• Exercise description
Nothing but the lines below between the line holding "J4 pin 3: GND -> MB" and the line holding "C2: 330nF (GND, VDD) -> 330nF (GND, VSW)", inclusive, should appear in the answer, each set down exactly.

[[ Dataset records open ]]

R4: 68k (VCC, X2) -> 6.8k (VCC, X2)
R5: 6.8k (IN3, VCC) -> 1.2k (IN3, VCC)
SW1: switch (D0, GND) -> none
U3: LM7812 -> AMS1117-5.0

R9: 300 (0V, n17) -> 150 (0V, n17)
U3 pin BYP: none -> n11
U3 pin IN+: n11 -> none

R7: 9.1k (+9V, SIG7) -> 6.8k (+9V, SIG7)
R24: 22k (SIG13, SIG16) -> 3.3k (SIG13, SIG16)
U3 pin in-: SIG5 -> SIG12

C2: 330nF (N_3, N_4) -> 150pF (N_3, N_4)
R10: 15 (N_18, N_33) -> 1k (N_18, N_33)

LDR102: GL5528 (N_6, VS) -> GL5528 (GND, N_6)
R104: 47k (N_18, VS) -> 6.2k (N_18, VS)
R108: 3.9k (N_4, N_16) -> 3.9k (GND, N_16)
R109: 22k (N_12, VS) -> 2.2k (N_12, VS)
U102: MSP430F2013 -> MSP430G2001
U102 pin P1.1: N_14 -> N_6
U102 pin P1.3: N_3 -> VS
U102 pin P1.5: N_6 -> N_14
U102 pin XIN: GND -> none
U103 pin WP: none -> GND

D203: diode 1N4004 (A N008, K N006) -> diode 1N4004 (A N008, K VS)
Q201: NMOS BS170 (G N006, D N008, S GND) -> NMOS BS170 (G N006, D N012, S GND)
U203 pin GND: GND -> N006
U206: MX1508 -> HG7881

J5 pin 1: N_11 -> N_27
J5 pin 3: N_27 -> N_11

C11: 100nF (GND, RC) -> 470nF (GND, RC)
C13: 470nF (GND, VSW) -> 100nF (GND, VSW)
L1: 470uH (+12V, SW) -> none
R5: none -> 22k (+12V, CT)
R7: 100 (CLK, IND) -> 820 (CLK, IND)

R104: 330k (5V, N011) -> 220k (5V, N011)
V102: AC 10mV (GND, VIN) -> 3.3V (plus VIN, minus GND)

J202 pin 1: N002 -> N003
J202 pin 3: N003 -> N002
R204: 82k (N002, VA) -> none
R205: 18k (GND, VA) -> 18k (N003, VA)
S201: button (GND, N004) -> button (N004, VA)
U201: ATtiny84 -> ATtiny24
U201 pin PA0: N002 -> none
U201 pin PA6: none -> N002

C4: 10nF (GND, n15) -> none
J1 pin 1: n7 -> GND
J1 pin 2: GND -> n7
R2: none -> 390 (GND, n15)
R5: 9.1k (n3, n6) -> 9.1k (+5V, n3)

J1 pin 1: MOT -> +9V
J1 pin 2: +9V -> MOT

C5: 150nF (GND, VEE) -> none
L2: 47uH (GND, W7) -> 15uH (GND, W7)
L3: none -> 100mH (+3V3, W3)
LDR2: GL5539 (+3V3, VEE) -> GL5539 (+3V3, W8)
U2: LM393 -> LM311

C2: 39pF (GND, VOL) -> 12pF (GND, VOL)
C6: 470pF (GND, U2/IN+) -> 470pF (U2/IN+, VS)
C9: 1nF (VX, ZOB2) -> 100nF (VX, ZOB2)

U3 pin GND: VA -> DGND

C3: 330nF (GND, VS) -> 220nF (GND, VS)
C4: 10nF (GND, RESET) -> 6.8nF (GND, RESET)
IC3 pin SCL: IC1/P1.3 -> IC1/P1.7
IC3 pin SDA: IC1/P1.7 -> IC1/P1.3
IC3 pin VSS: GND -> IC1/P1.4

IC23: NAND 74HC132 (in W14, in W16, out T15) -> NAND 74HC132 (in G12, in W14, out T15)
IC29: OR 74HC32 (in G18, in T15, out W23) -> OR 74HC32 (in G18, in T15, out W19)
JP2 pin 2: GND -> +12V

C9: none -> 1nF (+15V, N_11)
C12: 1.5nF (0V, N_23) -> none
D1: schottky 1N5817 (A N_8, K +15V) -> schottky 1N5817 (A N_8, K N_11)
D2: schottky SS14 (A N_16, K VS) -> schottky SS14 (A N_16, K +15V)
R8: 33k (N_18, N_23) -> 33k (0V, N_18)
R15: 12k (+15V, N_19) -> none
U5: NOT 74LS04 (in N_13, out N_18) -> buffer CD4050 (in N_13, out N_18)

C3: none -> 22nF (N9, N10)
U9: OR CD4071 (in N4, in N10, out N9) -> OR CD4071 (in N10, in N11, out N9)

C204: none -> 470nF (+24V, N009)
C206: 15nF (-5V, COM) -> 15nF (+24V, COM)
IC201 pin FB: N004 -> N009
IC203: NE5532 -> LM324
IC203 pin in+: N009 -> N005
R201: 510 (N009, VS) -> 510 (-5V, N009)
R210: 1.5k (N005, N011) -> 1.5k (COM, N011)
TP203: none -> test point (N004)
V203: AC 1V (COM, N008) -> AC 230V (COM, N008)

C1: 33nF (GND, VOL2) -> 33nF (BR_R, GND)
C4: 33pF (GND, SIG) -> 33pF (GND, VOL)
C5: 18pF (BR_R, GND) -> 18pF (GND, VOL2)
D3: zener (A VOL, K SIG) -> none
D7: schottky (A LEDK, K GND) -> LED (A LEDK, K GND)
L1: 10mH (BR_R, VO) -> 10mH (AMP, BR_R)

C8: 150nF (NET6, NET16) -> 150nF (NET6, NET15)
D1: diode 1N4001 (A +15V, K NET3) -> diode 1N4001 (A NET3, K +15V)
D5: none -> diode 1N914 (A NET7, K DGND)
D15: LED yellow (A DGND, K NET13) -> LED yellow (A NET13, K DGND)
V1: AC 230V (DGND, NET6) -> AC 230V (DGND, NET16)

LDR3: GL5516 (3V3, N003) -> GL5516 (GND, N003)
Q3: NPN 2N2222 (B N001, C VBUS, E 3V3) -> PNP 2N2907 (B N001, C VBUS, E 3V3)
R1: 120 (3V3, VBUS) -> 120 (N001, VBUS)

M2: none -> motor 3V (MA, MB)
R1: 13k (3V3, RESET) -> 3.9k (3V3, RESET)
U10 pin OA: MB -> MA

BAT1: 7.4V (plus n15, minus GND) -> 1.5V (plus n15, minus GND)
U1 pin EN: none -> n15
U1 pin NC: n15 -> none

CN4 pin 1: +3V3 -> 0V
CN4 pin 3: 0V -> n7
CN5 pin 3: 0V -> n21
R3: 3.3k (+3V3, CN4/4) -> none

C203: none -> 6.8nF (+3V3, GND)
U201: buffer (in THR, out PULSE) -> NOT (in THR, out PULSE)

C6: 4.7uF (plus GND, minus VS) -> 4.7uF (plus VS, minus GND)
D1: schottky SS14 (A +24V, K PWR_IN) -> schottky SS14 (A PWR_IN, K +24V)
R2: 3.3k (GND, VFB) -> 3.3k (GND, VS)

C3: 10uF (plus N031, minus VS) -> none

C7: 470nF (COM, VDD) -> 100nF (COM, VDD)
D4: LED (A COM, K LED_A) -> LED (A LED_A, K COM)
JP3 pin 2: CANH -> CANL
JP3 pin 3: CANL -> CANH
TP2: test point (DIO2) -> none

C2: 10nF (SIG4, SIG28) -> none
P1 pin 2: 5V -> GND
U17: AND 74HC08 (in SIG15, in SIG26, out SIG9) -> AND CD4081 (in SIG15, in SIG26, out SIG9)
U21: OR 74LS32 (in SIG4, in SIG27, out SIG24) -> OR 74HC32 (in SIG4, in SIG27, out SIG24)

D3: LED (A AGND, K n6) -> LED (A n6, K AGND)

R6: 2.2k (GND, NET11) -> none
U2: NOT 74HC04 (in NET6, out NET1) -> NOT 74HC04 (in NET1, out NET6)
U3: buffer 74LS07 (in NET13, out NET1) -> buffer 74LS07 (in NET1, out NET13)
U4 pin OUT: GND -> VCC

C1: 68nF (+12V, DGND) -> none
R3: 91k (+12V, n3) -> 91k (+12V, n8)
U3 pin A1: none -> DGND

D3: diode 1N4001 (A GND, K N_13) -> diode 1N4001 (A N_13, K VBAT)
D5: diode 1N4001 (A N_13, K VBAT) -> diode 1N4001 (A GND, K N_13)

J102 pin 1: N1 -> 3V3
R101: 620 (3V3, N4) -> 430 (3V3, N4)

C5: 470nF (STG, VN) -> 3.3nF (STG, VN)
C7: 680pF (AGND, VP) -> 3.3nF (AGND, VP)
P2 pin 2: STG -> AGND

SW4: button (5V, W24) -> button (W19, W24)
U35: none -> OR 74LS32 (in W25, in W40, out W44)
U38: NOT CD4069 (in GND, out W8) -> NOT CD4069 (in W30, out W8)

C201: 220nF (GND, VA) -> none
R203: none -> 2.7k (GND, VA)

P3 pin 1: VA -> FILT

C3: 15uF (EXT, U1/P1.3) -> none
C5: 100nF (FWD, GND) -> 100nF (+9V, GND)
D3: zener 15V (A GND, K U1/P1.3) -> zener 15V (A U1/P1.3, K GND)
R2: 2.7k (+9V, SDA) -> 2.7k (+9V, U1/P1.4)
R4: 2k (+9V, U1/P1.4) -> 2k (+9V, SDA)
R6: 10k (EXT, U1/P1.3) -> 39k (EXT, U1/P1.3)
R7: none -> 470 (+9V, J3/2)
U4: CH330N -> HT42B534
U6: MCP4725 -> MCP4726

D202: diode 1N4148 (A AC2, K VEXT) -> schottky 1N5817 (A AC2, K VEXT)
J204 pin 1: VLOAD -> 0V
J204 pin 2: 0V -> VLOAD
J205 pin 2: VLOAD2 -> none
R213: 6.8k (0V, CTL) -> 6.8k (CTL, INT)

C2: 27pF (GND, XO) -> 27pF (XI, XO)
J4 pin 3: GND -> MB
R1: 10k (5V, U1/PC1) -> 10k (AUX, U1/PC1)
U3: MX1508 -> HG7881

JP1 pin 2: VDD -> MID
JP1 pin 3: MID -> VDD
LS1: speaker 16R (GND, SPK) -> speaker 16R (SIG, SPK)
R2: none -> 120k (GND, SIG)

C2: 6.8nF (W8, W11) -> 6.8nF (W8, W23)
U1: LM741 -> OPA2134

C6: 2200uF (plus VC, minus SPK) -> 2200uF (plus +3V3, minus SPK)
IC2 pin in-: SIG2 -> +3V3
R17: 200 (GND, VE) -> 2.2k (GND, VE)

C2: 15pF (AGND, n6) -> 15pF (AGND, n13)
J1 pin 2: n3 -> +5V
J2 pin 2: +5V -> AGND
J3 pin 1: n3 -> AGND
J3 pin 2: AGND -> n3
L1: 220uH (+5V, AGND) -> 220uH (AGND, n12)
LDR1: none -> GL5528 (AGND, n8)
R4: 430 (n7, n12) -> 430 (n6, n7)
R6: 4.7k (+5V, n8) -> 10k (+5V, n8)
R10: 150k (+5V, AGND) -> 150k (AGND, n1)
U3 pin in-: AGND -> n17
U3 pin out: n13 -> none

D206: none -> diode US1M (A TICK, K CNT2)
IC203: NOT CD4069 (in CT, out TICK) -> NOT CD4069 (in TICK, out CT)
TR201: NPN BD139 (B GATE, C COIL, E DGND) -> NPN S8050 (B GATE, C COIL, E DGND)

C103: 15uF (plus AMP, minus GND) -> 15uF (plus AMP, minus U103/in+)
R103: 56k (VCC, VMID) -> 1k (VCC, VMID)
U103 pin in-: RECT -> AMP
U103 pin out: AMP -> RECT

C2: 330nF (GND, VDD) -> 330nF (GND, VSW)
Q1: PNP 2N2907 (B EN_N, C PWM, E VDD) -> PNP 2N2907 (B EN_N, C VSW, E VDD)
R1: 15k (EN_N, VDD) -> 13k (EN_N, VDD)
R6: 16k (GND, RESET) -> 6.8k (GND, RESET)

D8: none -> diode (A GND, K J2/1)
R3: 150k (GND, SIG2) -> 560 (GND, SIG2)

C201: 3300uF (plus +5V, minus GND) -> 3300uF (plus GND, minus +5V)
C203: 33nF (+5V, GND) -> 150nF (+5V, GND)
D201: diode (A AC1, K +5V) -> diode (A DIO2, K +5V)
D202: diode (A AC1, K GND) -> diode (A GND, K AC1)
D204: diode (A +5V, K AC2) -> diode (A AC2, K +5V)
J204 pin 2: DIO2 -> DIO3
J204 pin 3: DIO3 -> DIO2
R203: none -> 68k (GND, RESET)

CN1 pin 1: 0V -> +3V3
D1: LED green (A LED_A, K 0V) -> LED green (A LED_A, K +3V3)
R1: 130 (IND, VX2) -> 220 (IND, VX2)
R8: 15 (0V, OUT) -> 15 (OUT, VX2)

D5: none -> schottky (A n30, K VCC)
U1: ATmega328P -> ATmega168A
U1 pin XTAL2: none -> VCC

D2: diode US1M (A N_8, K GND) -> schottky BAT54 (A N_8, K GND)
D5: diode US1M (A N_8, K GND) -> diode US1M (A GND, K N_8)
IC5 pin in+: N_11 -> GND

[[ Dataset records closed ]]

• Output below
J4 pin 3: GND -> MB
R1: 10k (5V, U1/PC1) -> 10k (AUX, U1/PC1)
U3: MX1508 -> HG7881

JP1 pin 2: VDD -> MID
JP1 pin 3: MID -> VDD
LS1: speaker 16R (GND, SPK) -> speaker 16R (SIG, SPK)
R2: none -> 120k (GND, SIG)

C2: 6.8nF (W8, W11) -> 6.8nF (W8, W23)
U1: LM741 -> OPA2134

C6: 2200uF (plus VC, minus SPK) -> 2200uF (plus +3V3, minus SPK)
IC2 pin in-: SIG2 -> +3V3
R17: 200 (GND, VE) -> 2.2k (GND, VE)

C2: 15pF (AGND, n6) -> 15pF (AGND, n13)
J1 pin 2: n3 -> +5V
J2 pin 2: +5V -> AGND
J3 pin 1: n3 -> AGND
J3 pin 2: AGND -> n3
L1: 220uH (+5V, AGND) -> 220uH (AGND, n12)
LDR1: none -> GL5528 (AGND, n8)
R4: 430 (n7, n12) -> 430 (n6, n7)
R6: 4.7k (+5V, n8) -> 10k (+5V, n8)
R10: 150k (+5V, AGND) -> 150k (AGND, n1)
U3 pin in-: AGND -> n17
U3 pin out: n13 -> none

D206: none -> diode US1M (A TICK, K CNT2)
IC203: NOT CD4069 (in CT, out TICK) -> NOT CD4069 (in TICK, out CT)
TR201: NPN BD139 (B GATE, C COIL, E DGND) -> NPN S8050 (B GATE, C COIL, E DGND)

C103: 15uF (plus AMP, minus GND) -> 15uF (plus AMP, minus U103/in+)
R103: 56k (VCC, VMID) -> 1k (VCC, VMID)
U103 pin in-: RECT -> AMP
U103 pin out: AMP -> RECT

C2: 330nF (GND, VDD) -> 330nF (GND, VSW)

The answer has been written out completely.